* [Records for this exercise]:
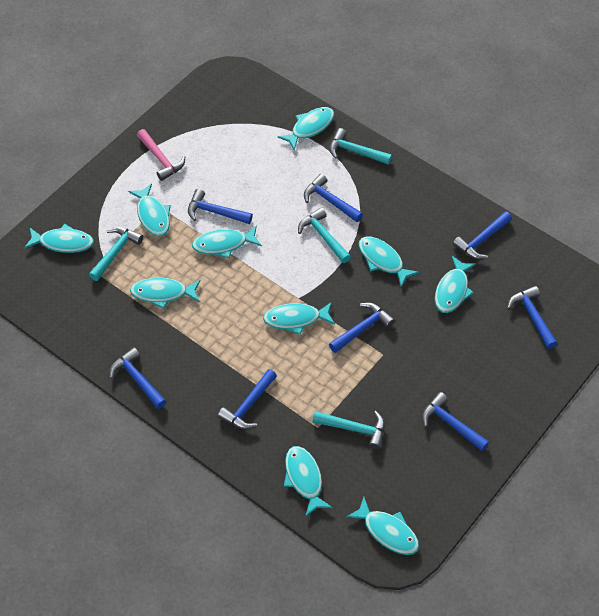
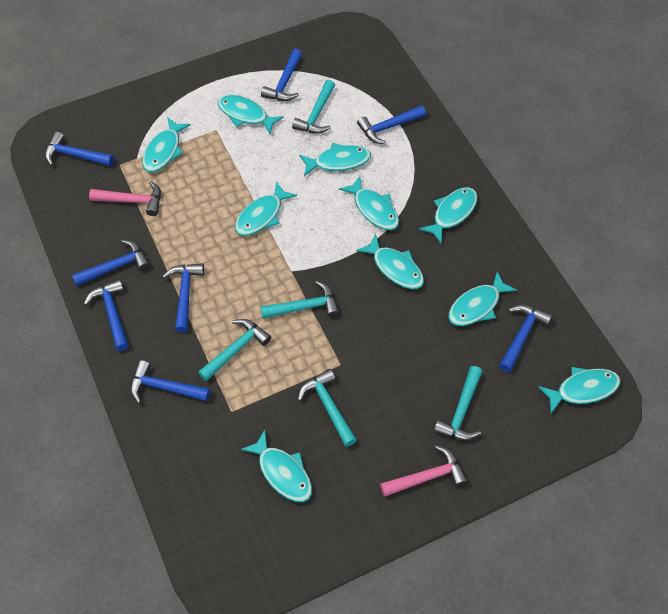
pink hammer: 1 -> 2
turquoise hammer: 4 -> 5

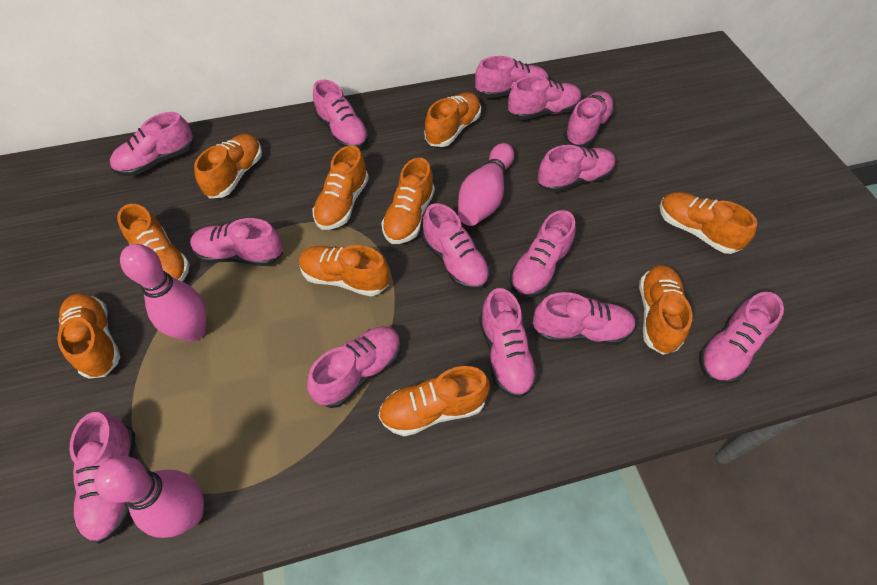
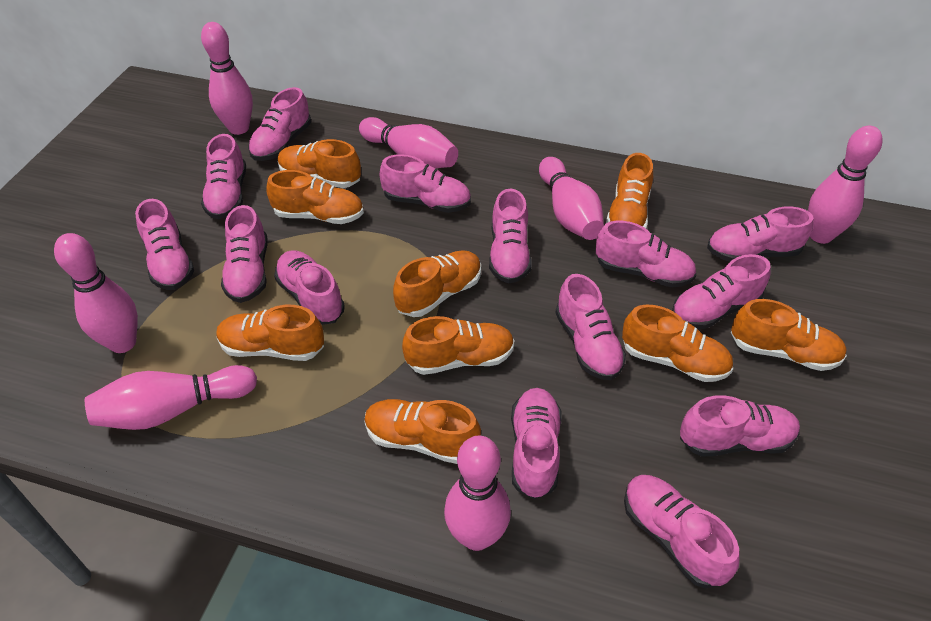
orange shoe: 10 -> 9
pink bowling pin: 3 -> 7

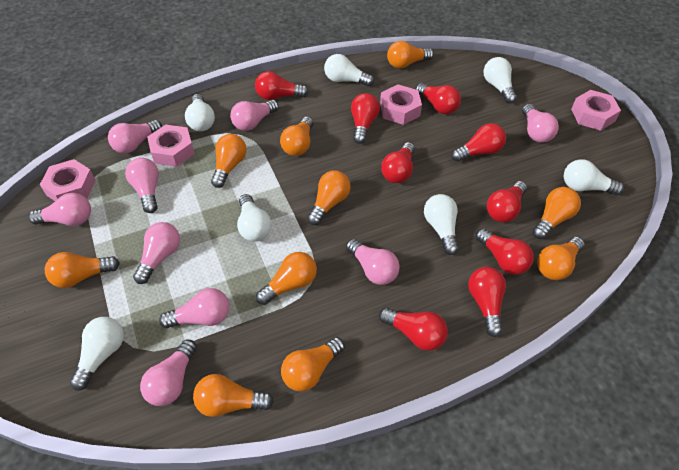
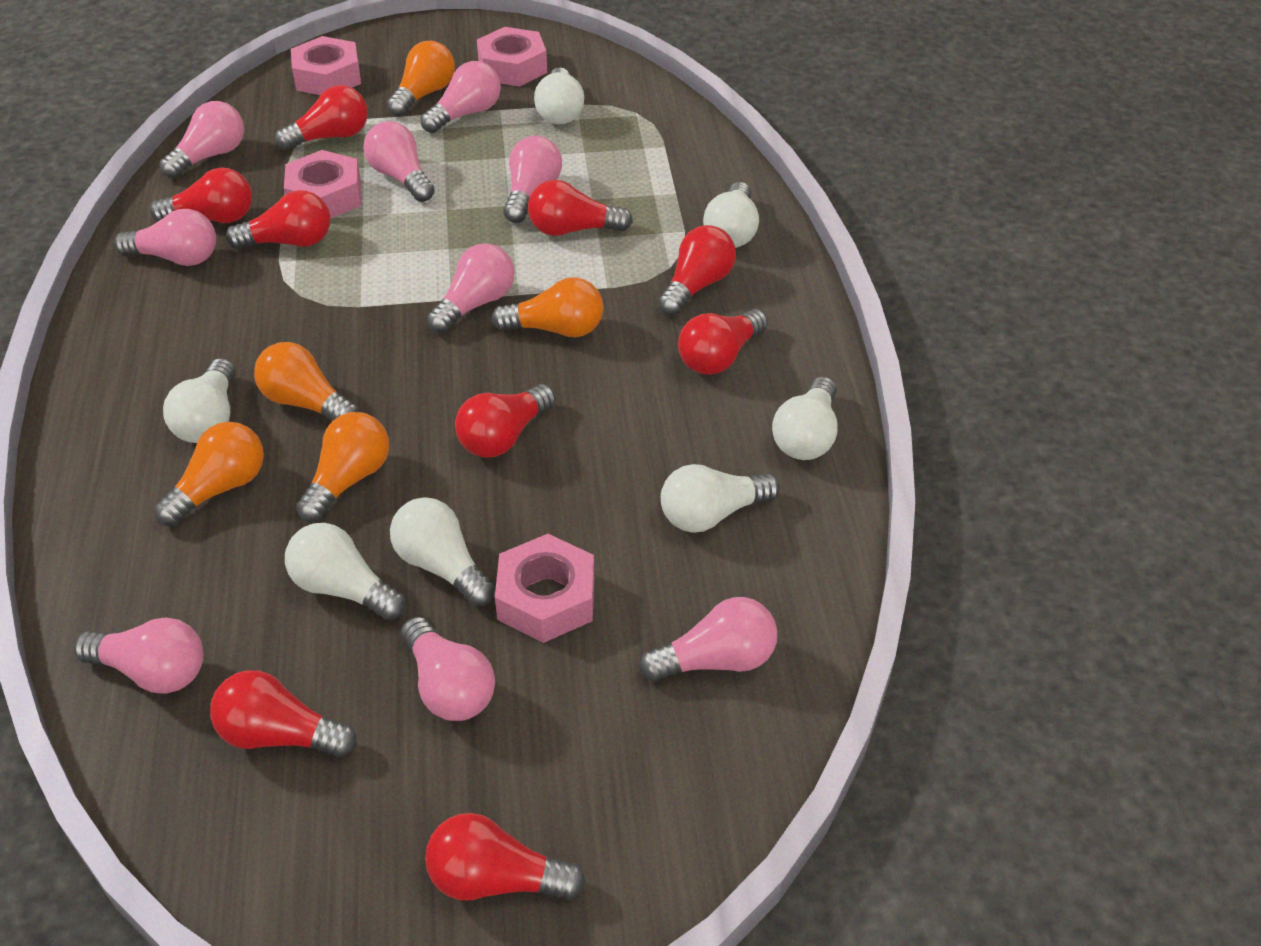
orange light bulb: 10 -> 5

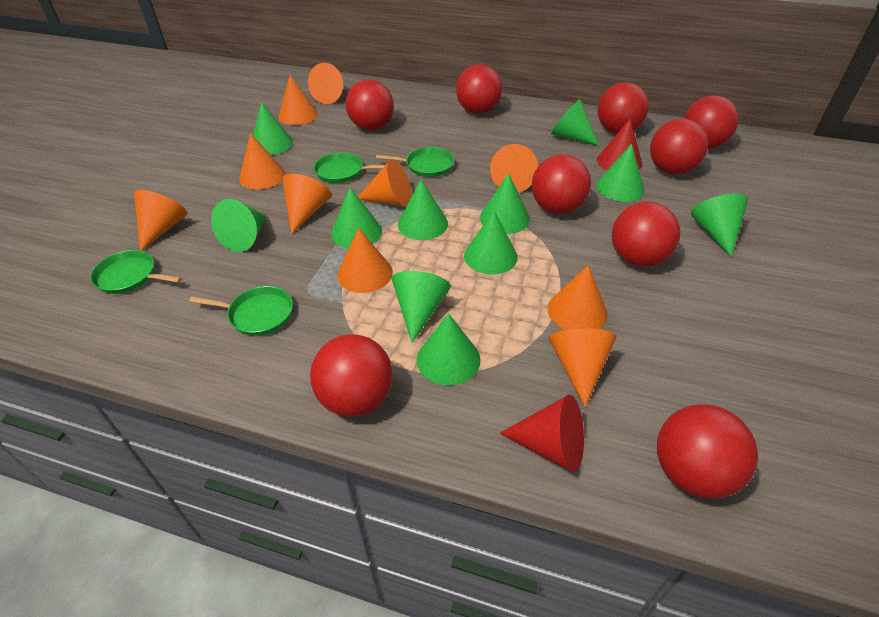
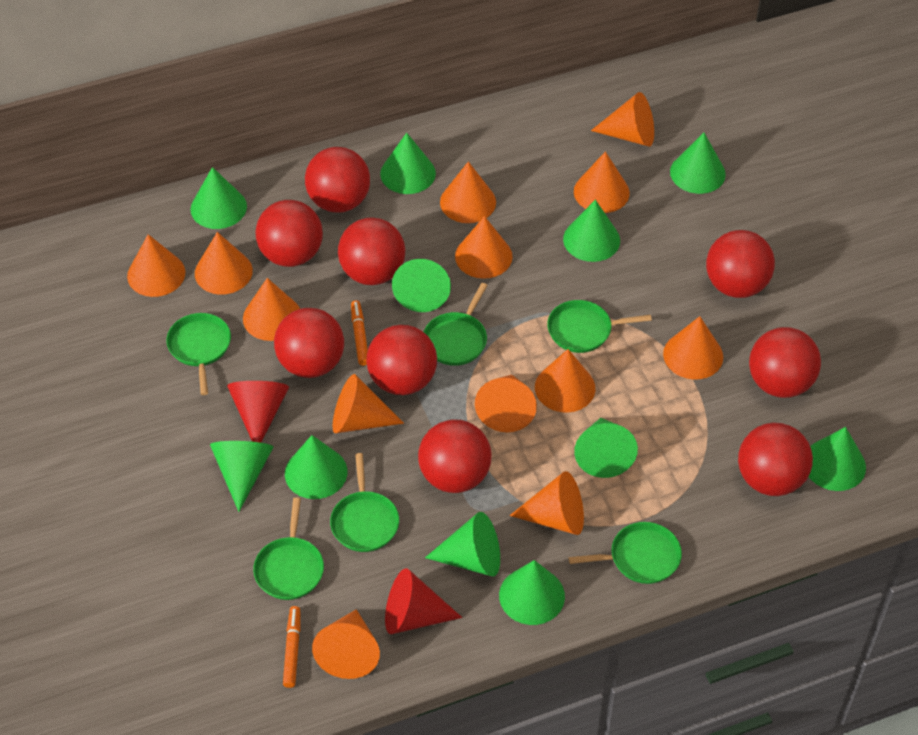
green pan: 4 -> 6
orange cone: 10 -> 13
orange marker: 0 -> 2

* [Exercise]: Work through the data above and give the number of lines in which "orange" appears; add nothing else.

* [Answer for this exercise]: 4